Activity:
Each line below that contains "teddy" should be counted; give the total alone.

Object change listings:
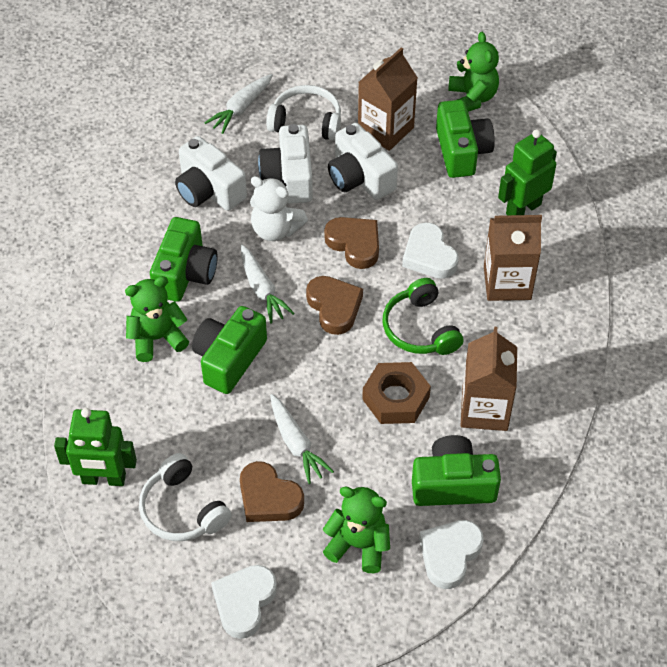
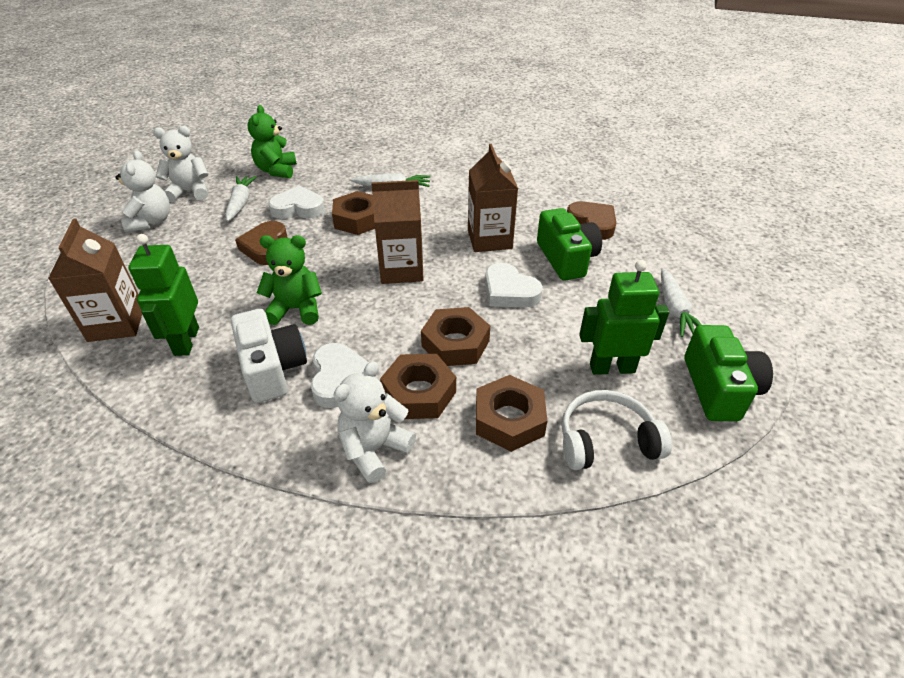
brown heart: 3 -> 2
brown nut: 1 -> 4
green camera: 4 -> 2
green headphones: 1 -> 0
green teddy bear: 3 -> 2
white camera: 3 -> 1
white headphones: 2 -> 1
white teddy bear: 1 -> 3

Task response:
2